* _Task brief_:
Please retype the records below exactly, leaving out any pictures.

* _Records to process_:

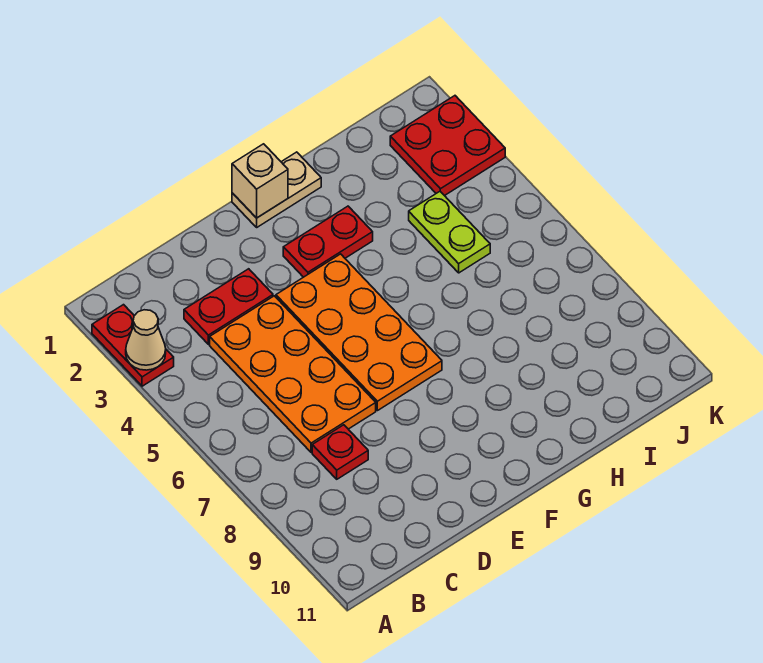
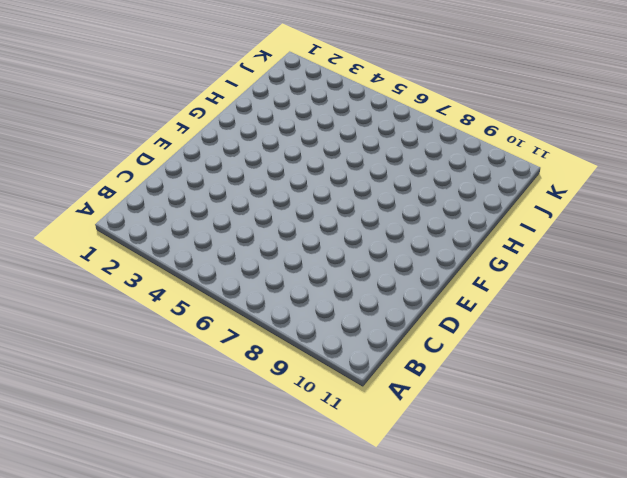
none -> red plate A2:A3 level 1
none -> red plate C3:D3 level 1

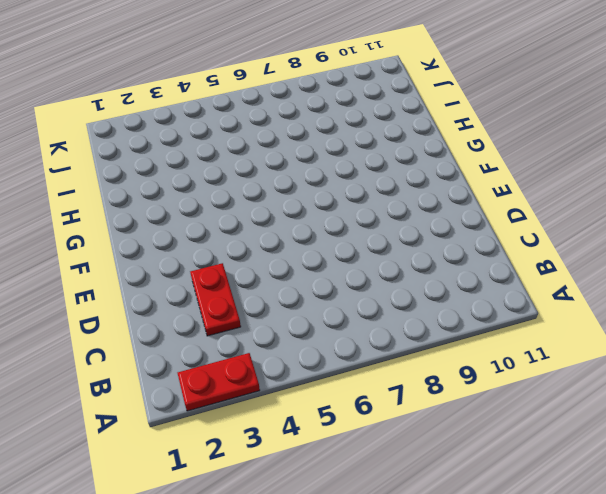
none -> orange plate C4:D7 level 1
none -> red plate C8 level 1

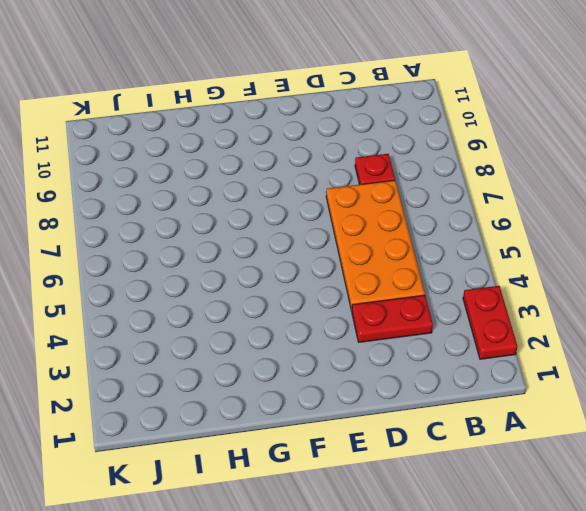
none -> orange plate E4:F7 level 1
none -> tan plate F1:G1 level 1

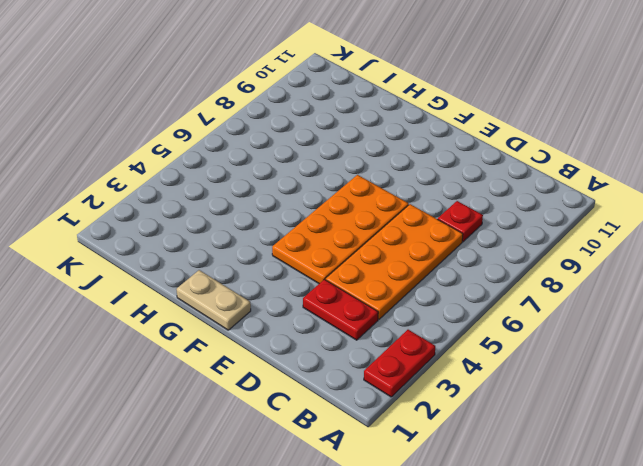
none -> red plate F3:G3 level 1
none -> lime plate I4:I5 level 1

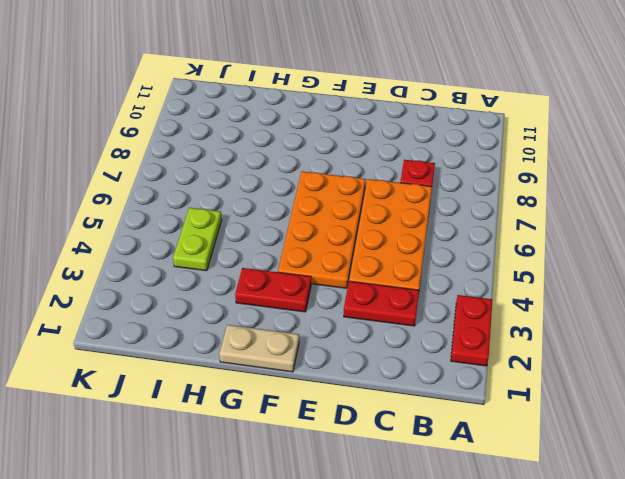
none -> red plate J2:K3 level 1
none -> tan cone A3 level 2

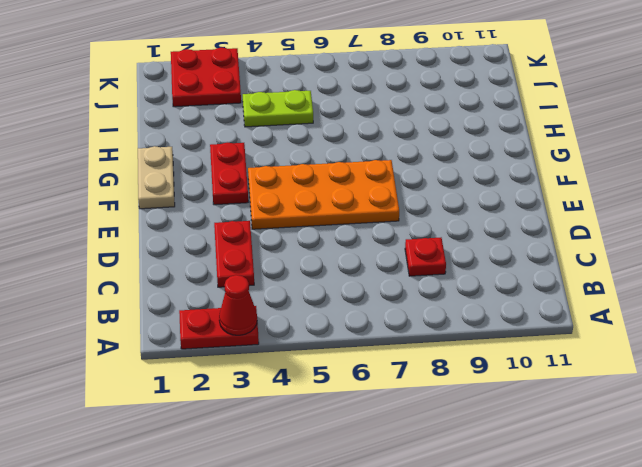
red cone A3 level 2 -> tan cone A3 level 2
none -> orange plate C4:D7 level 1
none -> tan brick F1 level 2

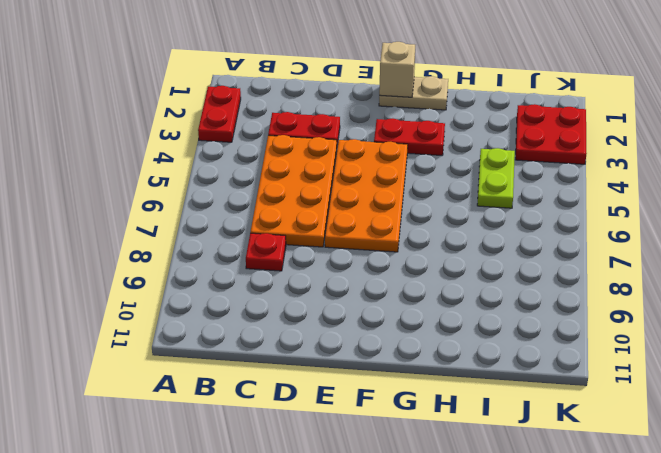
none -> tan cone A3 level 2

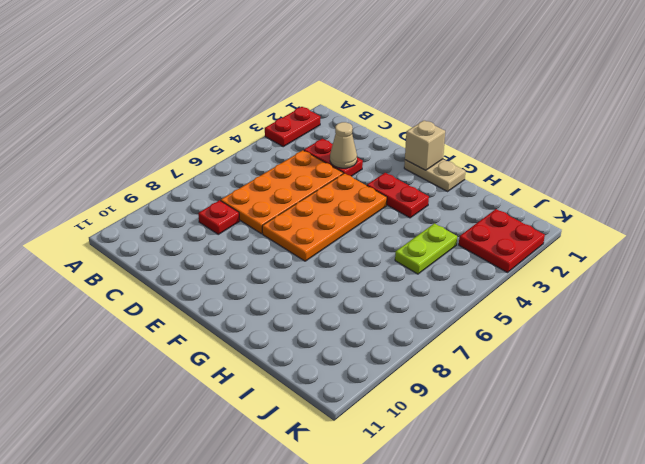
tan cone D3 level 2 -> tan cone A3 level 2

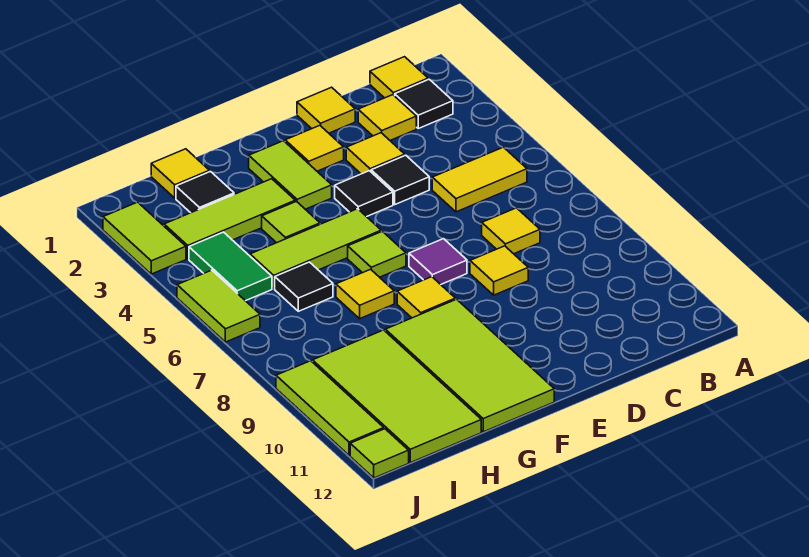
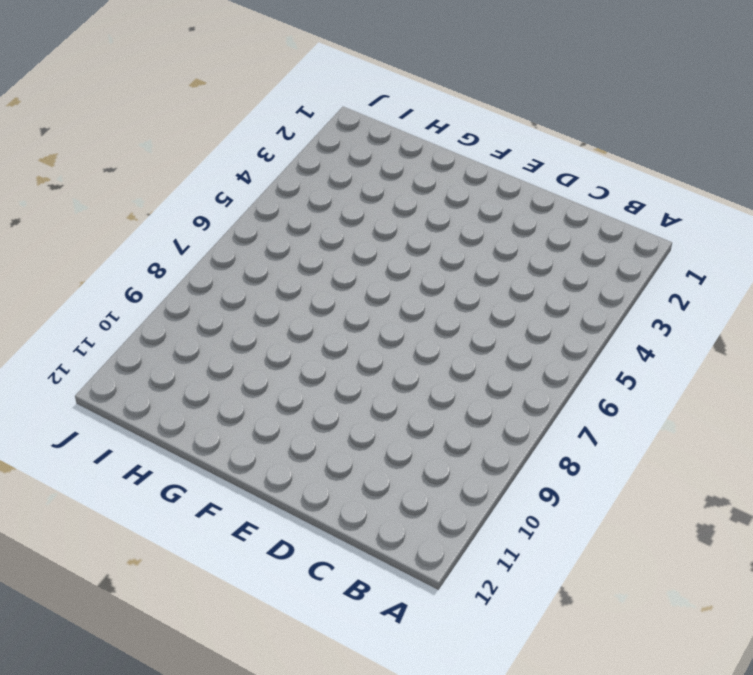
none -> yellow tile B1 level 1
none -> black tile B2 level 1
none -> yellow tile B5:C5 level 1

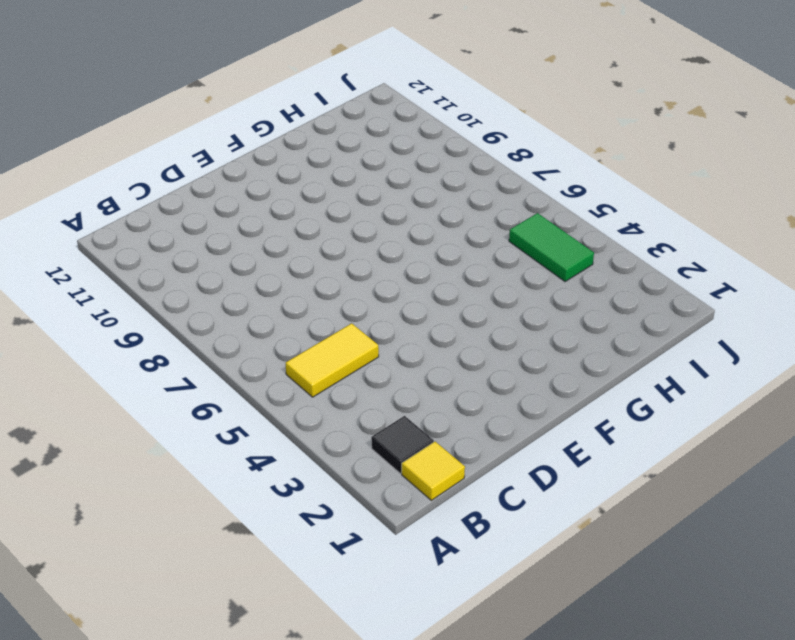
none -> yellow tile C2 level 1
none -> yellow tile C7 level 1
none -> yellow tile D1 level 1

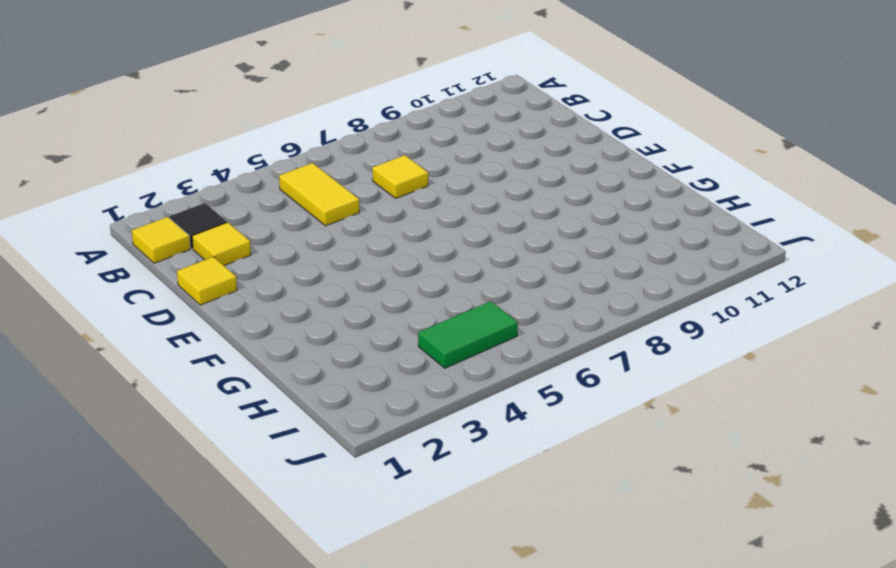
none -> yellow tile D3 level 1
none -> black tile D4 level 1
none -> yellow tile D8 level 1

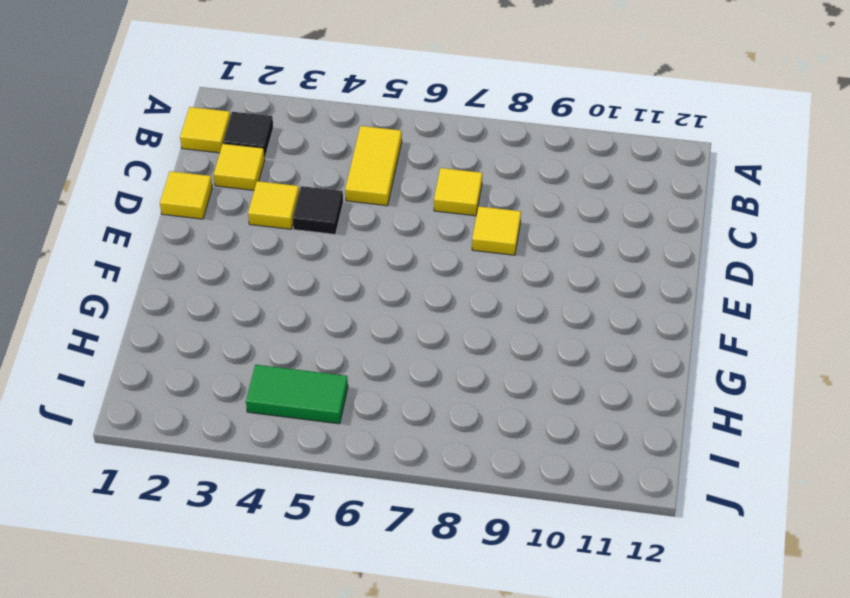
none -> yellow tile E2 level 1
none -> black tile E4 level 1
none -> purple tile E7 level 1

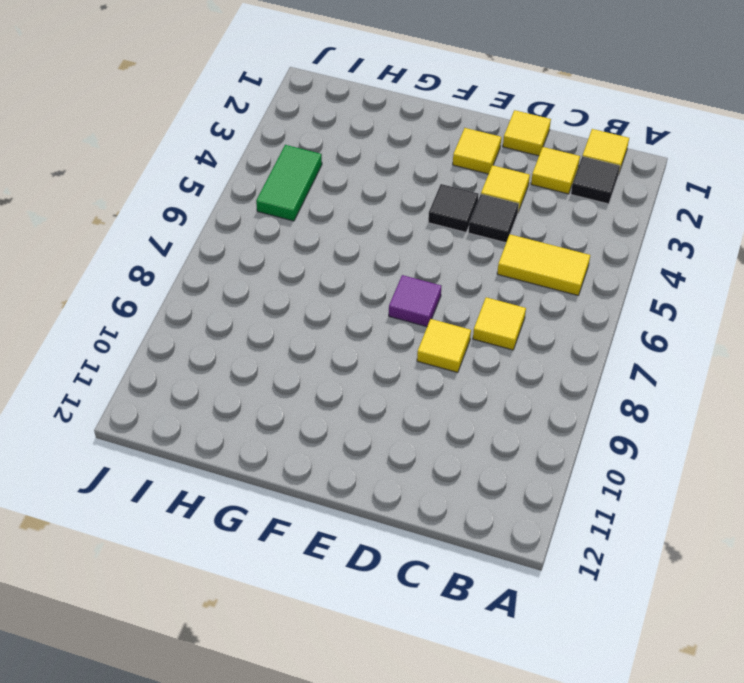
none -> lime tile F2:F3 level 1
none -> lime tile F5:H5 level 1
none -> lime tile F6 level 1

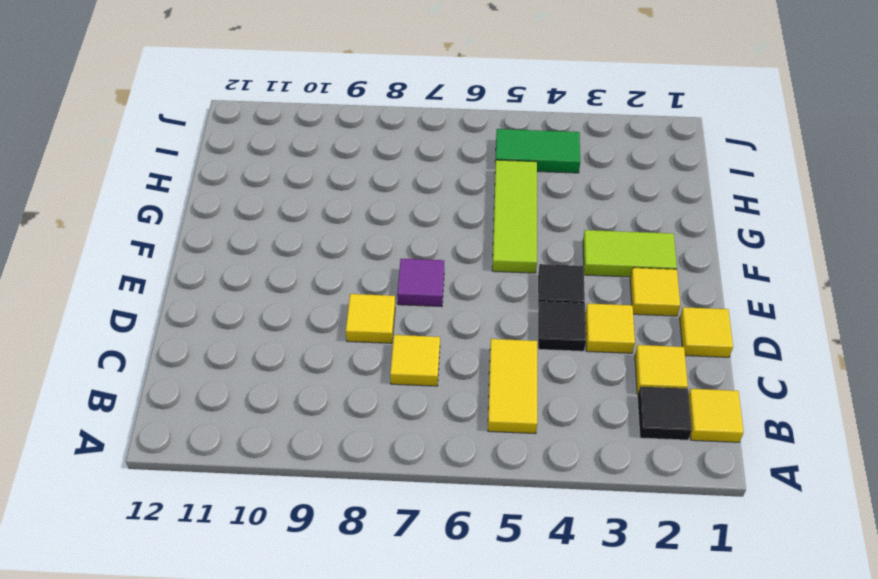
none -> lime tile F6 level 1
none -> yellow tile F8 level 1
none -> lime tile F9:G12 level 1

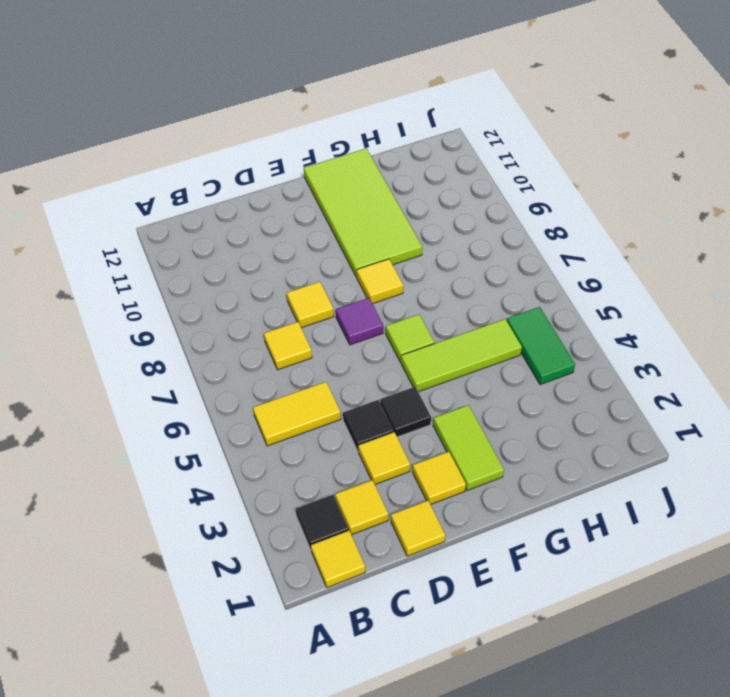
none -> lime tile G3:I3 level 1
none -> lime tile G4 level 1
none -> yellow tile G7 level 1

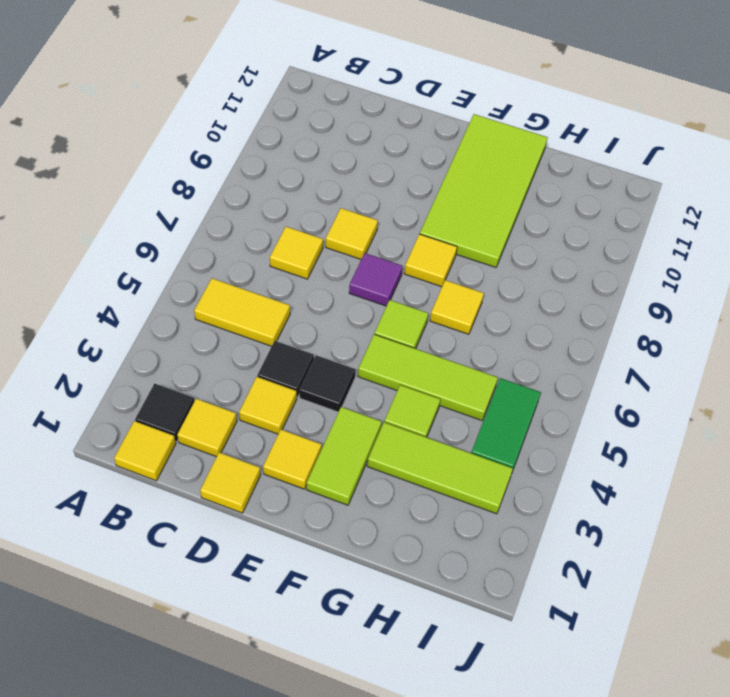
none -> yellow tile H1 level 1
none -> black tile H2 level 1
none -> black tile H6 level 1

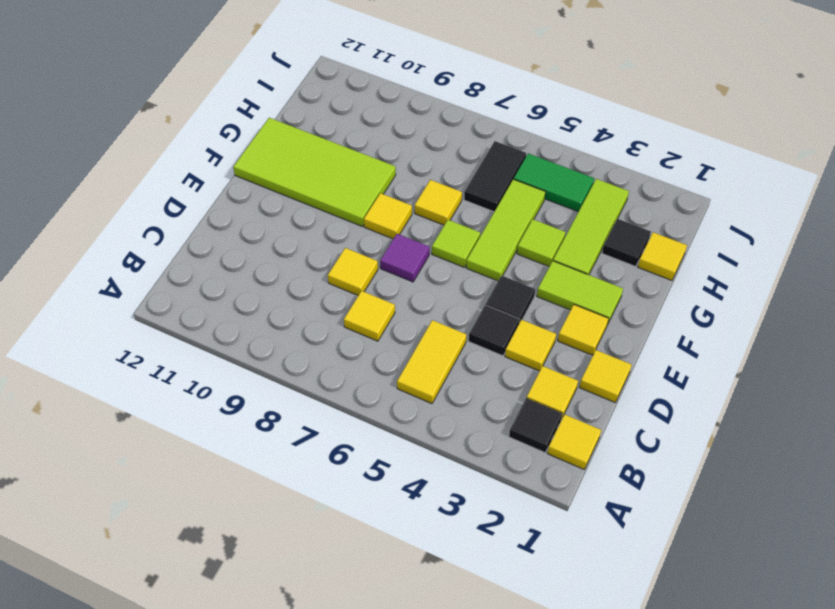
black tile H6:I6 level 1 -> black tile H6 level 1
none -> lime tile H9:I12 level 1
none -> lime tile J2:J3 level 1
none -> lime tile J5:J6 level 1

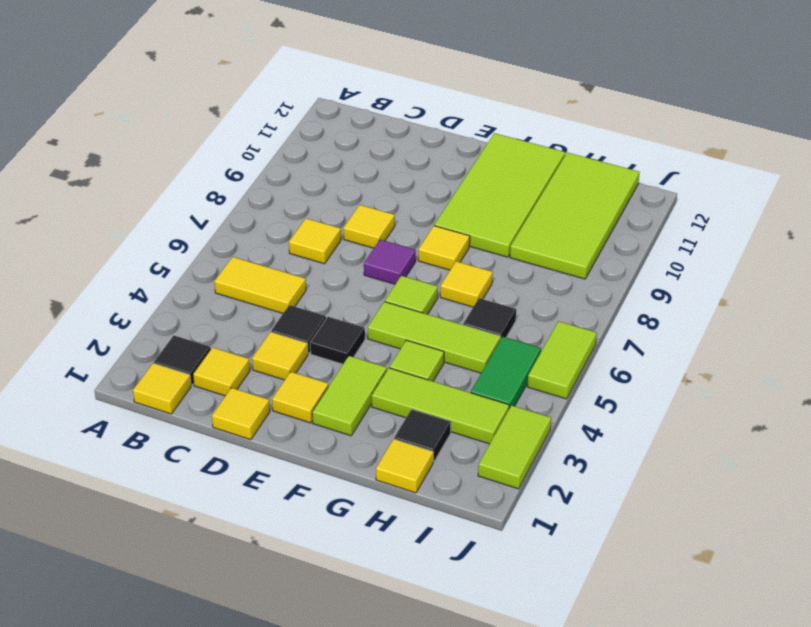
none -> lime tile J9:J11 level 1
none -> lime tile J12 level 1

* _Output_:
none -> red plate A2:A3 level 1
none -> red plate C3:D3 level 1

none -> orange plate C4:D7 level 1
none -> red plate C8 level 1

none -> orange plate E4:F7 level 1
none -> tan plate F1:G1 level 1

none -> red plate F3:G3 level 1
none -> lime plate I4:I5 level 1

none -> red plate J2:K3 level 1
none -> tan cone A3 level 2

red cone A3 level 2 -> tan cone A3 level 2
none -> orange plate C4:D7 level 1
none -> tan brick F1 level 2

none -> tan cone A3 level 2

tan cone D3 level 2 -> tan cone A3 level 2

none -> yellow tile B1 level 1
none -> black tile B2 level 1
none -> yellow tile B5:C5 level 1

none -> yellow tile C2 level 1
none -> yellow tile C7 level 1
none -> yellow tile D1 level 1

none -> yellow tile D3 level 1
none -> black tile D4 level 1
none -> yellow tile D8 level 1

none -> yellow tile E2 level 1
none -> black tile E4 level 1
none -> purple tile E7 level 1

none -> lime tile F2:F3 level 1
none -> lime tile F5:H5 level 1
none -> lime tile F6 level 1

none -> lime tile F6 level 1
none -> yellow tile F8 level 1
none -> lime tile F9:G12 level 1

none -> lime tile G3:I3 level 1
none -> lime tile G4 level 1
none -> yellow tile G7 level 1

none -> yellow tile H1 level 1
none -> black tile H2 level 1
none -> black tile H6 level 1

black tile H6:I6 level 1 -> black tile H6 level 1
none -> lime tile H9:I12 level 1
none -> lime tile J2:J3 level 1
none -> lime tile J5:J6 level 1

none -> lime tile J9:J11 level 1
none -> lime tile J12 level 1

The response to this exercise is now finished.